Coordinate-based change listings
* * * * *
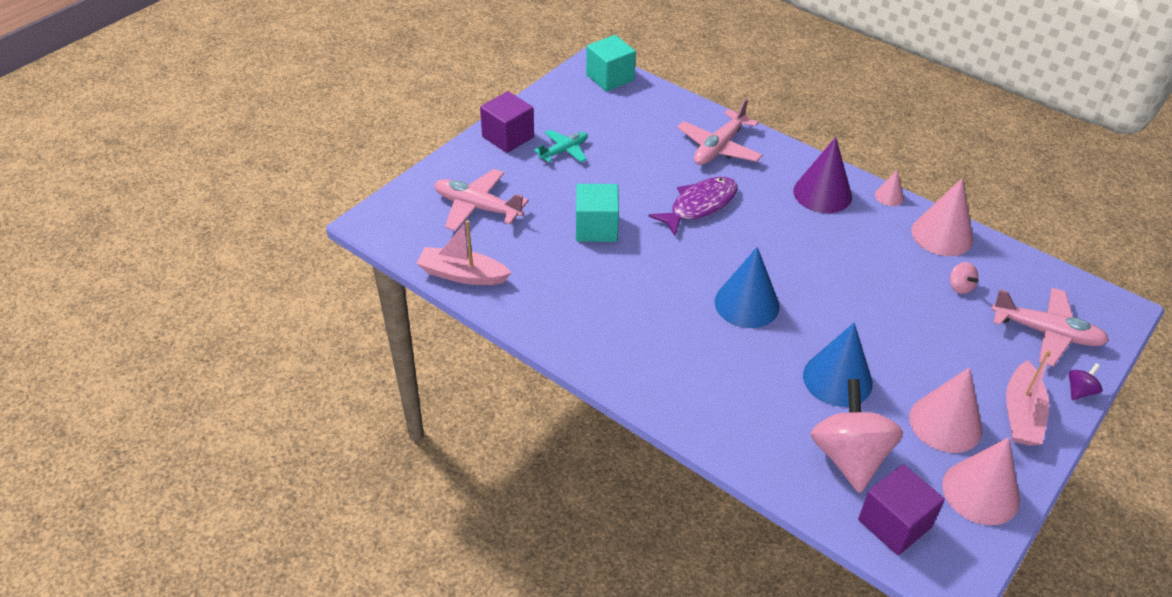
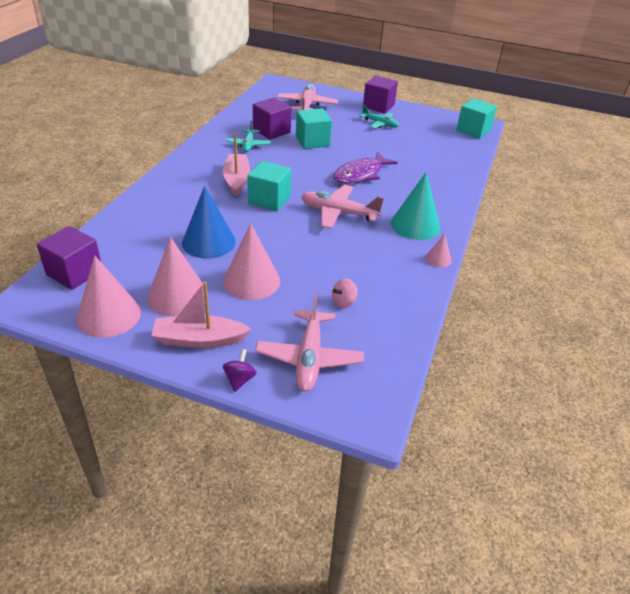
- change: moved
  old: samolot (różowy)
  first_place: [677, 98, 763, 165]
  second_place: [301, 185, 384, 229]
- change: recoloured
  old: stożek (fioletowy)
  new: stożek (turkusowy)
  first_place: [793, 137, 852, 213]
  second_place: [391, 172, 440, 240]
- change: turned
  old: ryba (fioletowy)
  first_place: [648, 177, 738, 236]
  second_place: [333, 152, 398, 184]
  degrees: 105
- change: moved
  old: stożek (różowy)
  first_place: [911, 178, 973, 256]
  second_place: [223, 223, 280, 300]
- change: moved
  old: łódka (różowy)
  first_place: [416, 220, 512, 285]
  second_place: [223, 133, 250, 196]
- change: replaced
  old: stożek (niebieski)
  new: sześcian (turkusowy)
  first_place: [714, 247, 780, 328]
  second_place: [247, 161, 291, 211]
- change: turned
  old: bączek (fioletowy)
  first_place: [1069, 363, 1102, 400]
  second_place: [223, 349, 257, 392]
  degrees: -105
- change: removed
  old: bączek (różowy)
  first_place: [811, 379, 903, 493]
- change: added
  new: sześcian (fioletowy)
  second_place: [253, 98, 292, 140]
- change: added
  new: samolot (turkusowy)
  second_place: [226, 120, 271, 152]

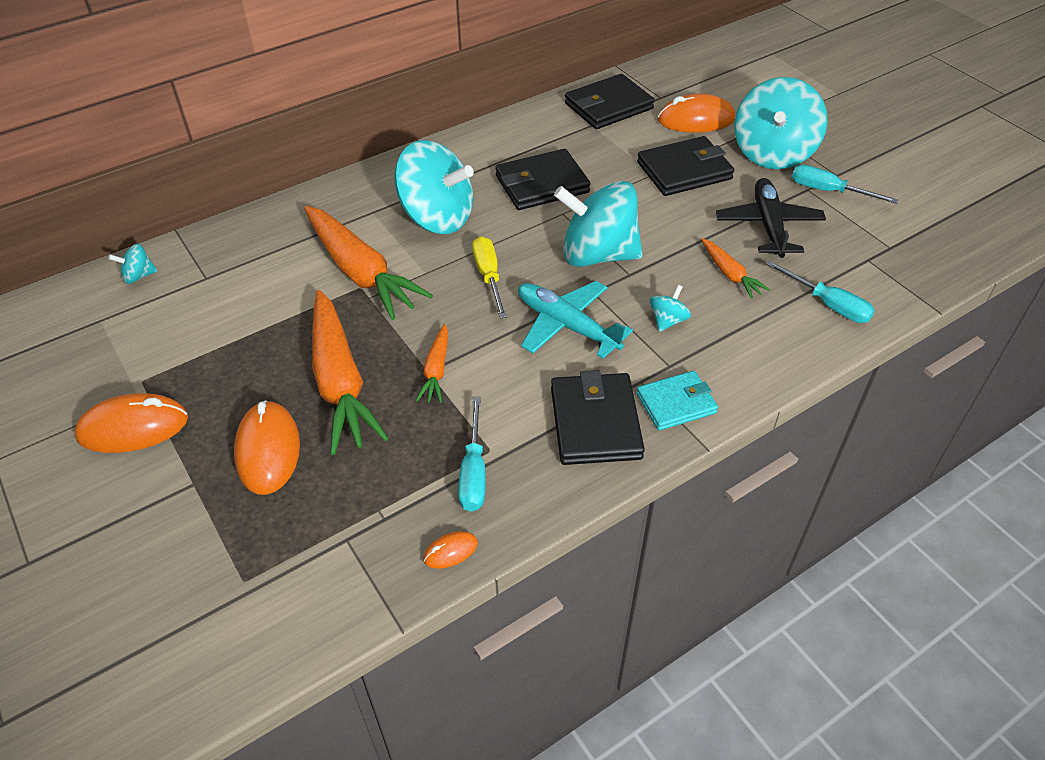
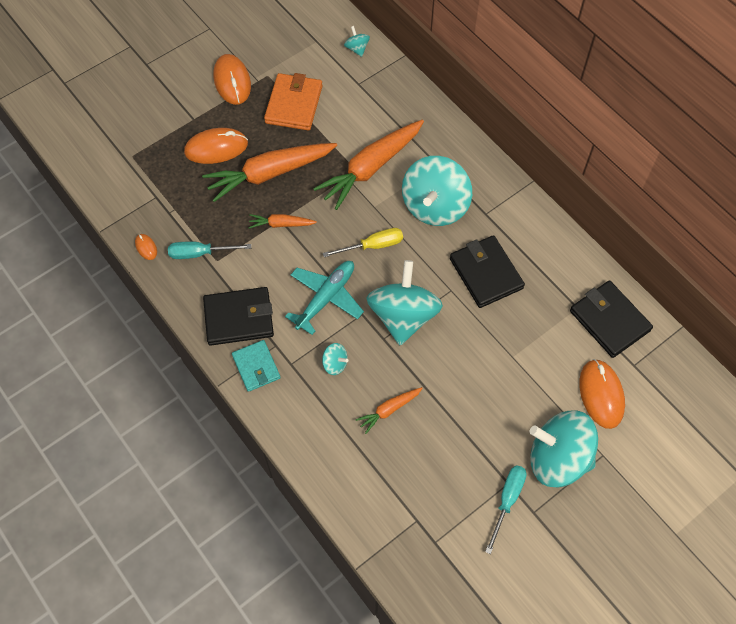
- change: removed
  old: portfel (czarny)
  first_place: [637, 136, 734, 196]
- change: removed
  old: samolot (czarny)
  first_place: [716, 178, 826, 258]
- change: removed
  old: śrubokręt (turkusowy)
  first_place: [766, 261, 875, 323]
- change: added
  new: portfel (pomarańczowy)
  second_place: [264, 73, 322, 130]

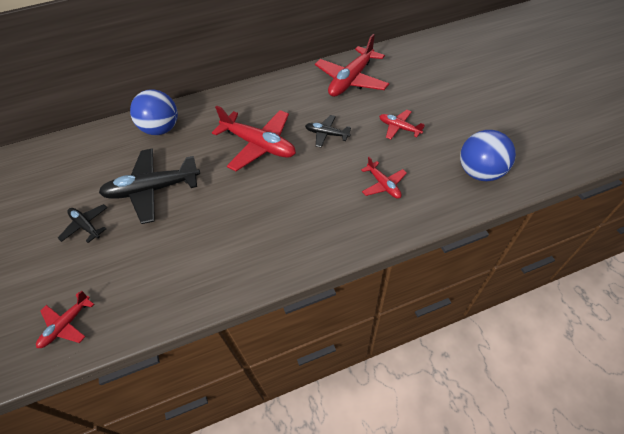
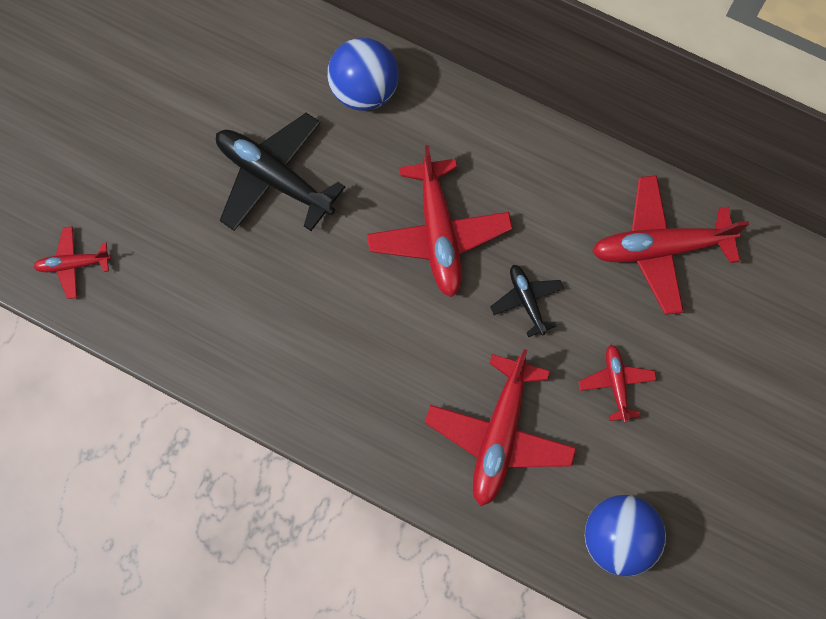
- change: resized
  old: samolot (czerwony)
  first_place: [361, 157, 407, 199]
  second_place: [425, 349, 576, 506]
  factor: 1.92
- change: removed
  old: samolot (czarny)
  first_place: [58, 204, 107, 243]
* * * * *
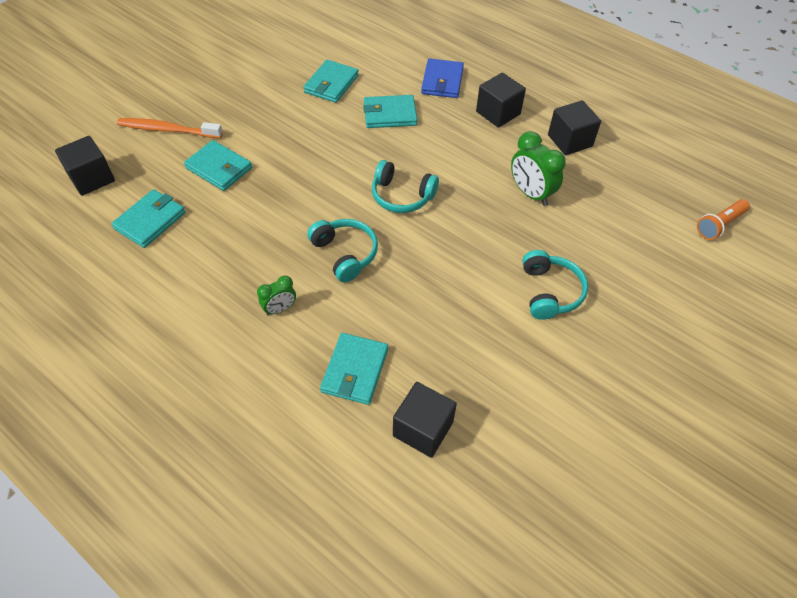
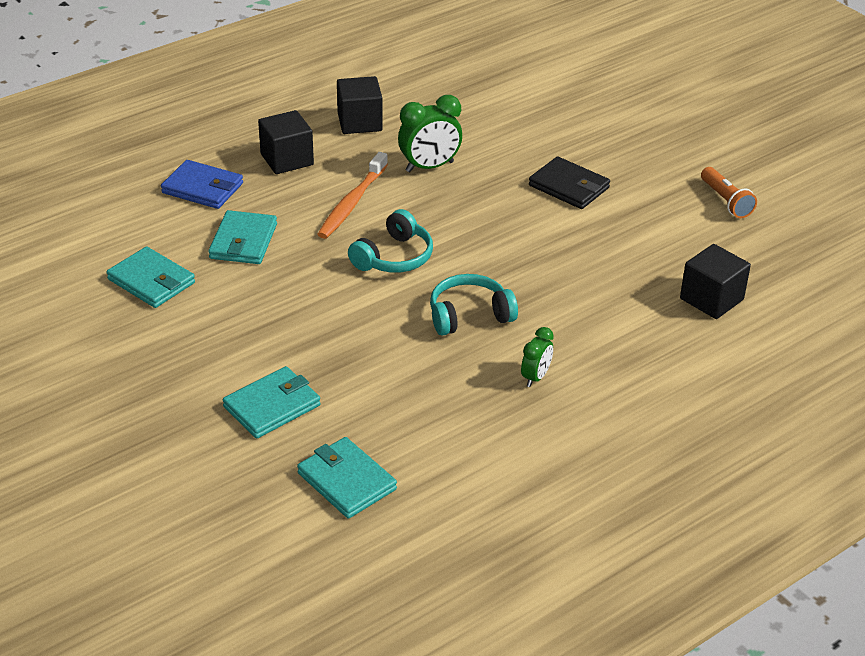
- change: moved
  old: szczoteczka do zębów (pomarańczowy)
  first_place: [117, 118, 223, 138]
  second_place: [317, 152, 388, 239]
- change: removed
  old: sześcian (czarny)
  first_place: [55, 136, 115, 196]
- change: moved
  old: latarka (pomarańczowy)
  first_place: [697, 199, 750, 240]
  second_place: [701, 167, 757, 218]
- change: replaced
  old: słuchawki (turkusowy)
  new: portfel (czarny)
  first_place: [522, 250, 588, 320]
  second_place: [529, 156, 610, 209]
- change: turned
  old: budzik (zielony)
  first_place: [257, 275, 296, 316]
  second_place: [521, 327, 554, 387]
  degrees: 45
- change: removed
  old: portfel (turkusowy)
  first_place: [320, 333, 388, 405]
* * * * *
• [BRIEF]: Determine how many lines in the entries hold the string "fioletowy". Write only the number.

• [TASK ANSWER]: 4